Copy out each line of the data that holds the string "none".

[[ Information provided open ]]

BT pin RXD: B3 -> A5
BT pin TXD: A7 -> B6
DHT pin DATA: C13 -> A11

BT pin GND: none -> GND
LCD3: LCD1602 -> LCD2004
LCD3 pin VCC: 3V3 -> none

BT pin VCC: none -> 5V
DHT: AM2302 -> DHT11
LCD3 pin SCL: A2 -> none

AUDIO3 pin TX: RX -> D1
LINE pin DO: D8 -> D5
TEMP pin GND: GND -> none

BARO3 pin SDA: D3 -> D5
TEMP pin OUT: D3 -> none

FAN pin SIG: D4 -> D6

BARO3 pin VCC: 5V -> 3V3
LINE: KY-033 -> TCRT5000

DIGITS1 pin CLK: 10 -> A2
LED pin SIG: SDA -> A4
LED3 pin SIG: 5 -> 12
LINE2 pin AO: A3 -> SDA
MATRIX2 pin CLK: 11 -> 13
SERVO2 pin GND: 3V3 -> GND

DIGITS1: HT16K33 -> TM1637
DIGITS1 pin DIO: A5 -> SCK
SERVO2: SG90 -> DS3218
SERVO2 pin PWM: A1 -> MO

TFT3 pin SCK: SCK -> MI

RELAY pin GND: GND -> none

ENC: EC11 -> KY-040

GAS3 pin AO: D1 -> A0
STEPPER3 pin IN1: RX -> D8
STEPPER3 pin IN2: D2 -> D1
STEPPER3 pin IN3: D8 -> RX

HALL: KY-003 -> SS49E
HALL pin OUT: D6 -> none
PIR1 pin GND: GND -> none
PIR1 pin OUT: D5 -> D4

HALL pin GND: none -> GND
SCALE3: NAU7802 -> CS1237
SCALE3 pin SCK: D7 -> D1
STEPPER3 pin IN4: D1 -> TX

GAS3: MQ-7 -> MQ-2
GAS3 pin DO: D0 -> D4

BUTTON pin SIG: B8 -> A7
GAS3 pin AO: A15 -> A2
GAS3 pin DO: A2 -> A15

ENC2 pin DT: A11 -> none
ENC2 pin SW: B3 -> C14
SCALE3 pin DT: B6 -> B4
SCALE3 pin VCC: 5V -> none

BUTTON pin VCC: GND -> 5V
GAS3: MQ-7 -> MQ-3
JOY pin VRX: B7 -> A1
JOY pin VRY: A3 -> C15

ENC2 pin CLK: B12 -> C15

[[ Information provided closed ]]

◆ Response to this exercise:
BT pin GND: none -> GND
LCD3 pin VCC: 3V3 -> none
BT pin VCC: none -> 5V
LCD3 pin SCL: A2 -> none
TEMP pin GND: GND -> none
TEMP pin OUT: D3 -> none
RELAY pin GND: GND -> none
HALL pin OUT: D6 -> none
PIR1 pin GND: GND -> none
HALL pin GND: none -> GND
ENC2 pin DT: A11 -> none
SCALE3 pin VCC: 5V -> none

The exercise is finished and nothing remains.